How to complete this task:
Print every entry below again exactly as written, skipping the pictures.

[The data Boundary: Start]

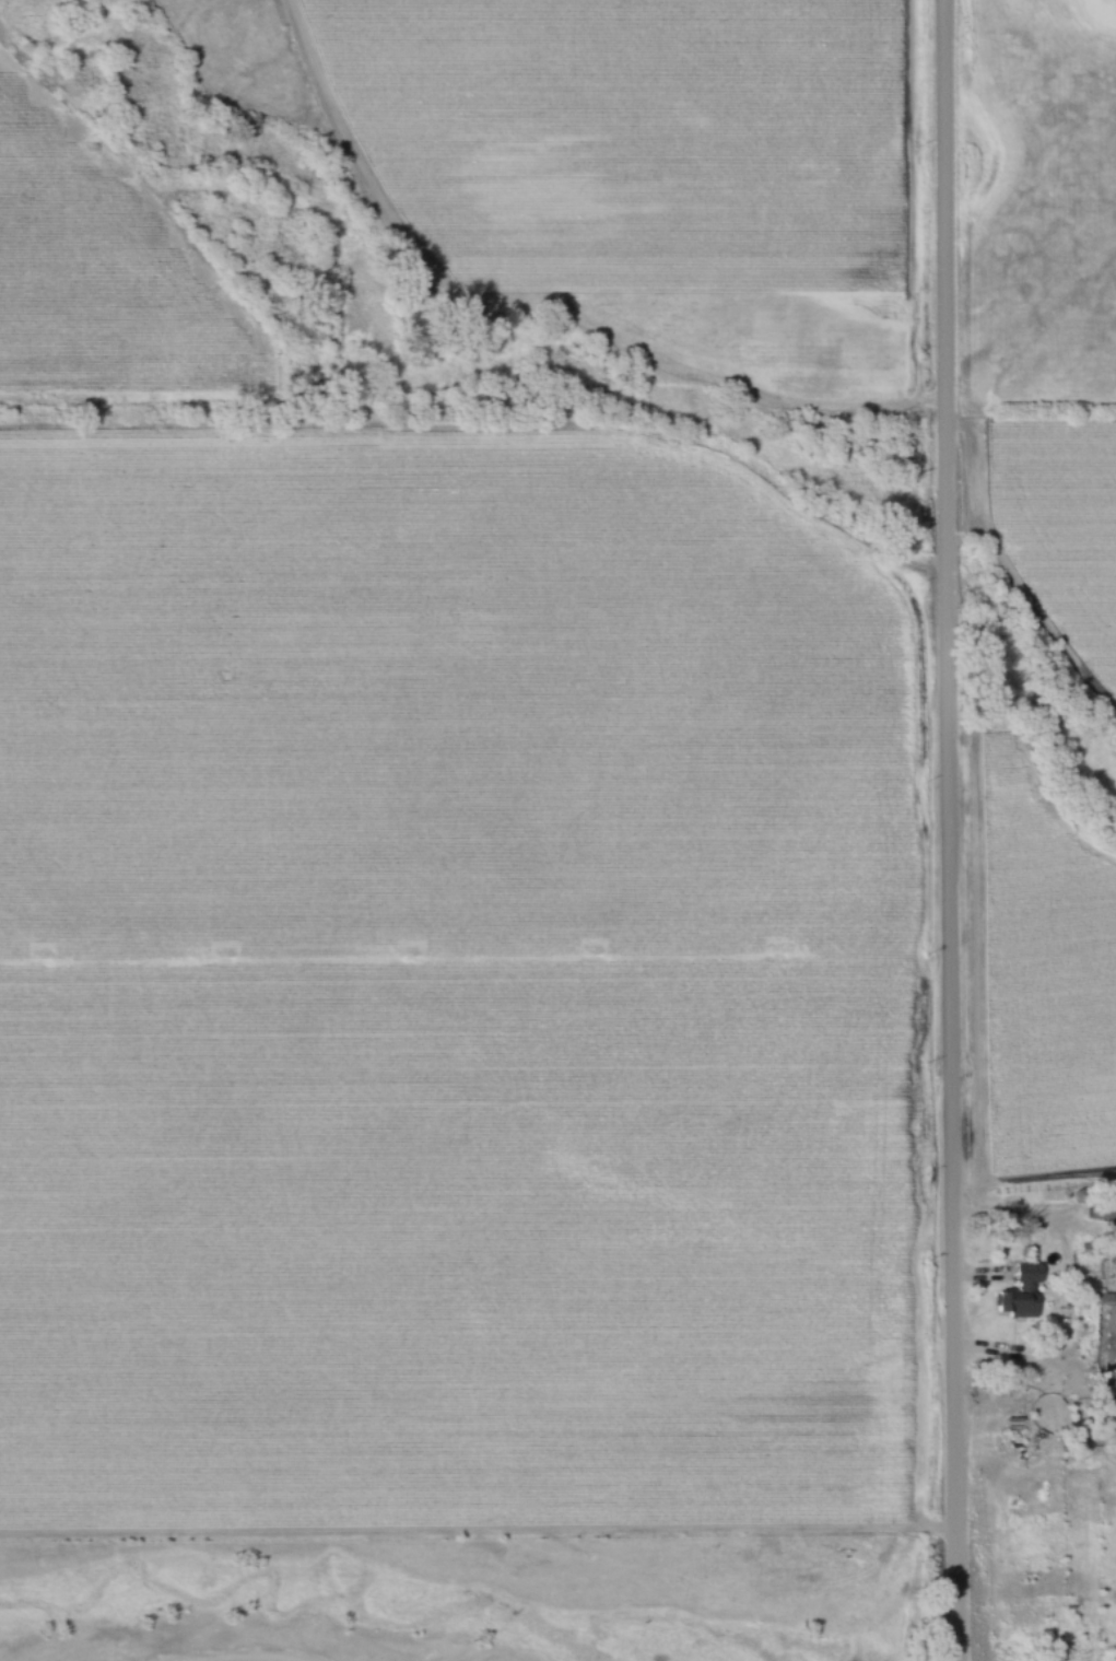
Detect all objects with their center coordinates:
road: (939, 830)
building: (1101, 1211)
building: (1019, 1295)
building: (1106, 1300)
road: (1012, 1353)

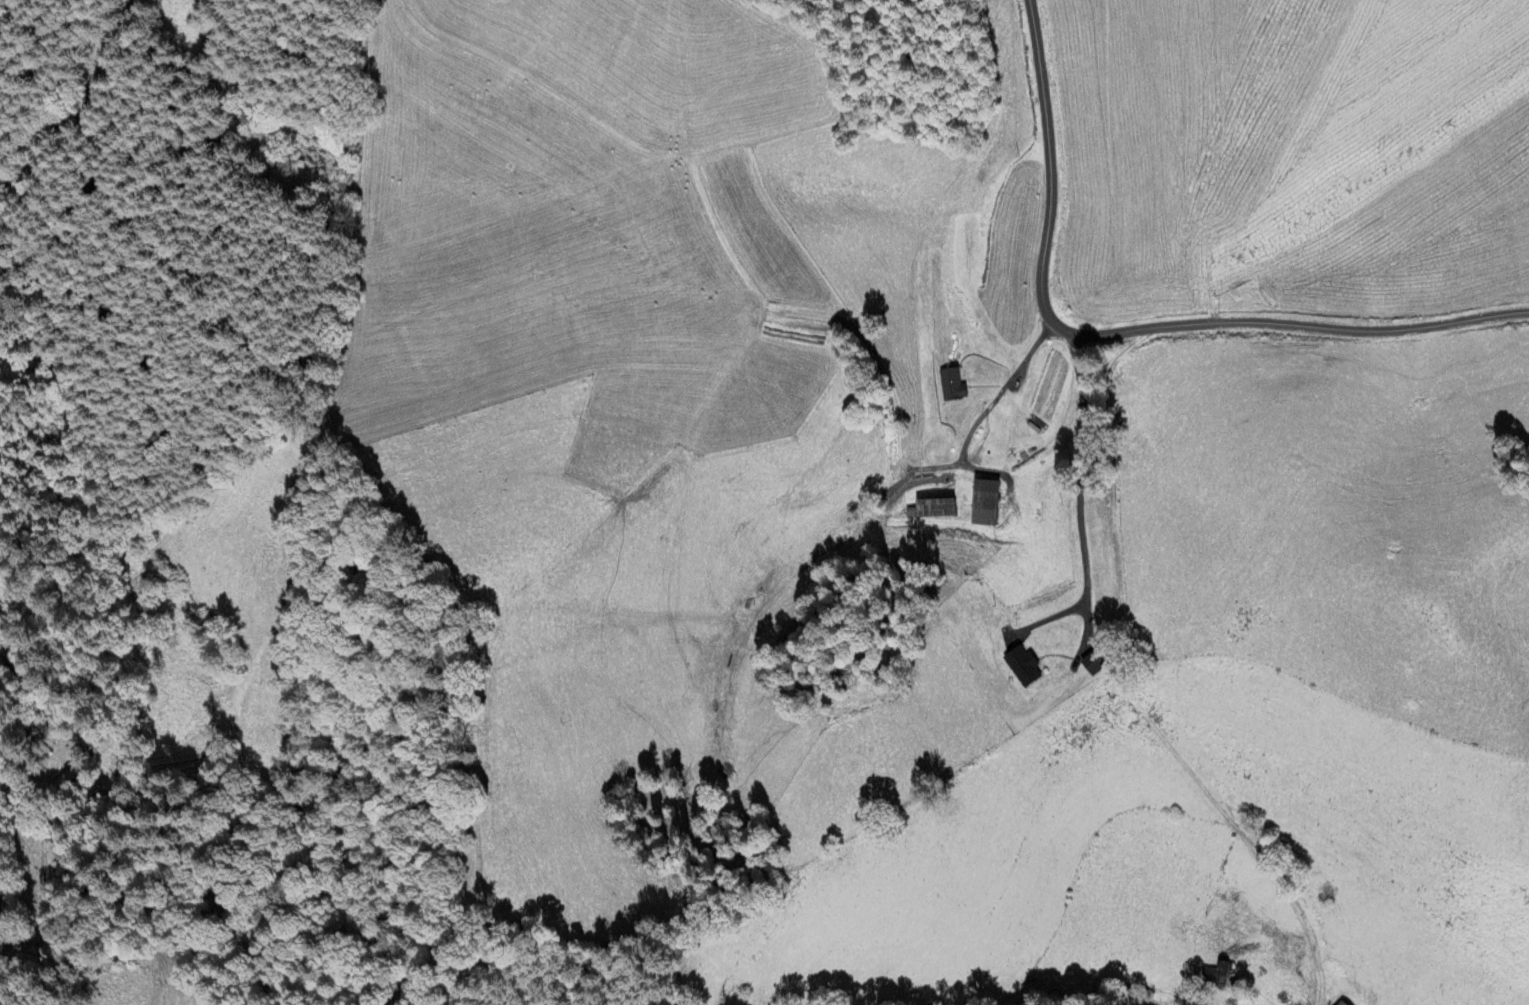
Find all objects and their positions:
road: (1124, 322)
building: (951, 385)
road: (1079, 492)
building: (983, 503)
building: (934, 508)
building: (1092, 662)
building: (1021, 666)
building: (1215, 975)

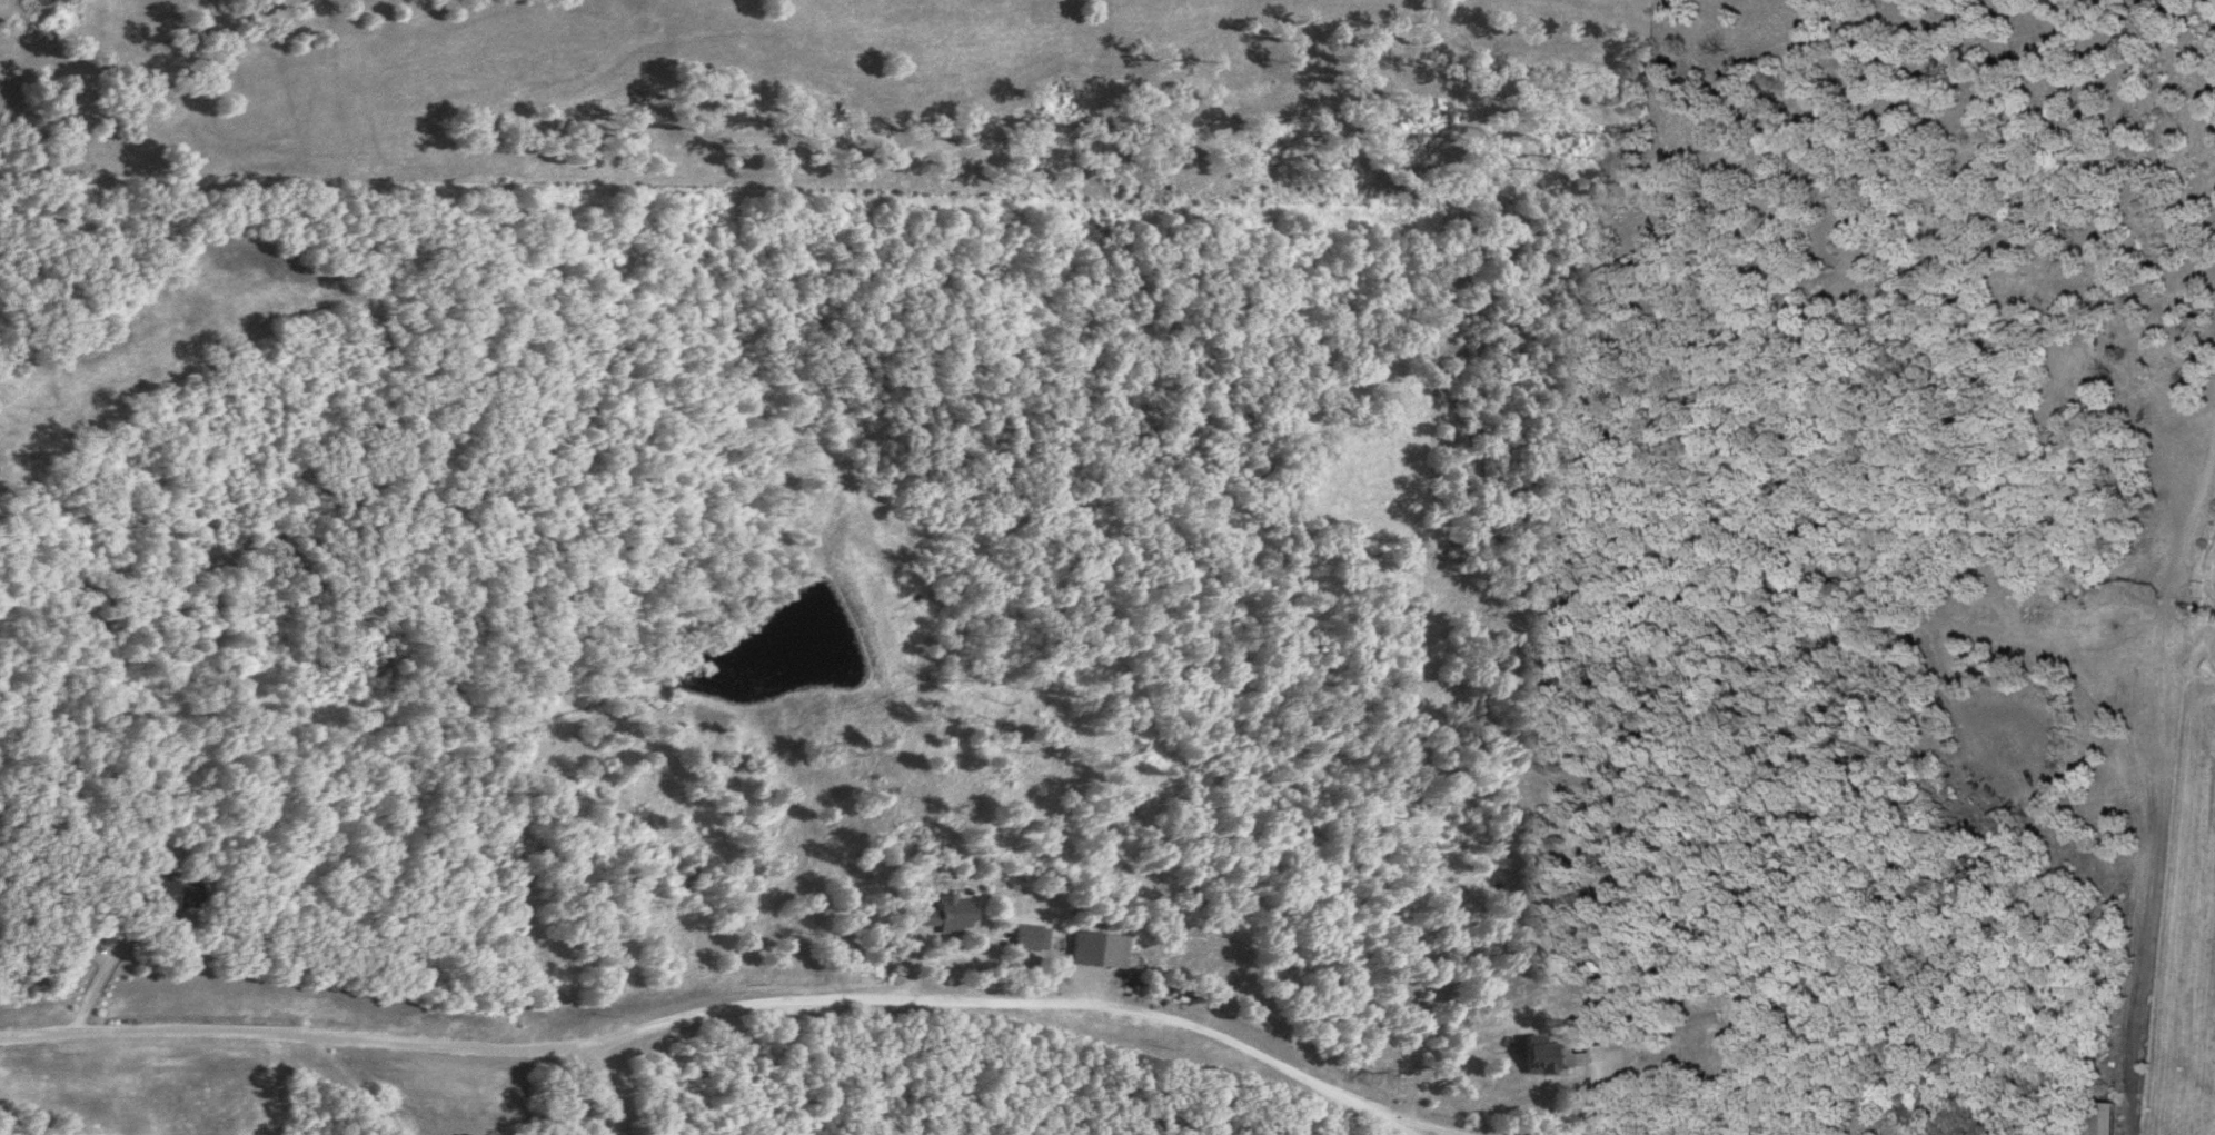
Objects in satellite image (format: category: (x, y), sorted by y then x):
road: (1122, 794)
building: (168, 896)
building: (958, 914)
building: (1033, 938)
building: (1099, 950)
road: (96, 982)
road: (717, 1008)
building: (1550, 1058)
road: (608, 1086)
road: (1568, 1109)
building: (2109, 1118)
road: (1423, 1122)

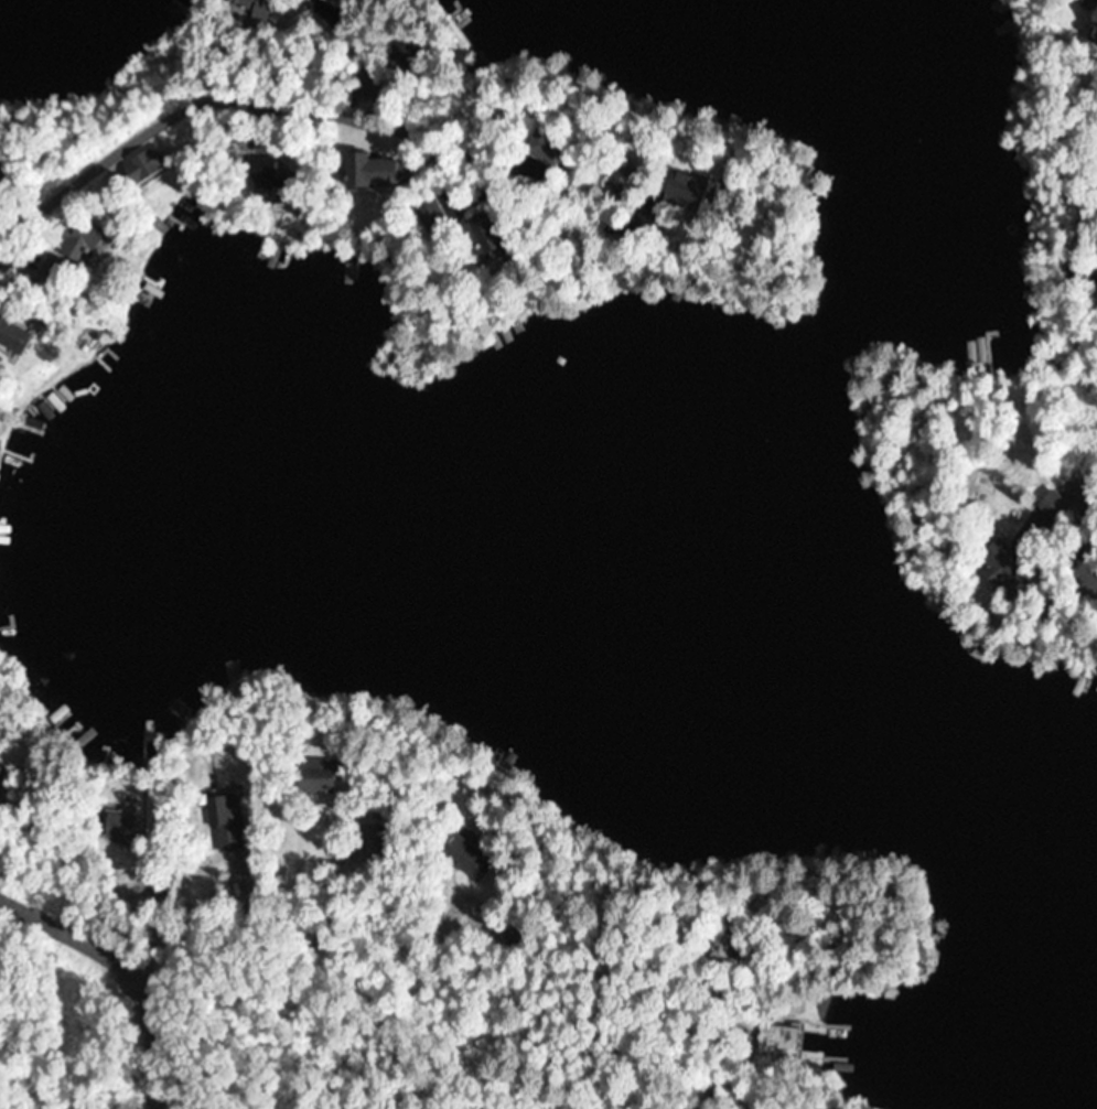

[The data Boundary: End]

Response to this exercise:
Detect all objects with their center coordinates:
road: (939, 830)
building: (1101, 1211)
building: (1019, 1295)
building: (1106, 1300)
road: (1012, 1353)

Find all objects and their positions:
road: (1124, 322)
building: (951, 385)
road: (1079, 492)
building: (983, 503)
building: (934, 508)
building: (1092, 662)
building: (1021, 666)
building: (1215, 975)

Objects in satellite image (format: category: (x, y), sorted by y then x):
road: (1122, 794)
building: (168, 896)
building: (958, 914)
building: (1033, 938)
building: (1099, 950)
road: (96, 982)
road: (717, 1008)
building: (1550, 1058)
road: (608, 1086)
road: (1568, 1109)
building: (2109, 1118)
road: (1423, 1122)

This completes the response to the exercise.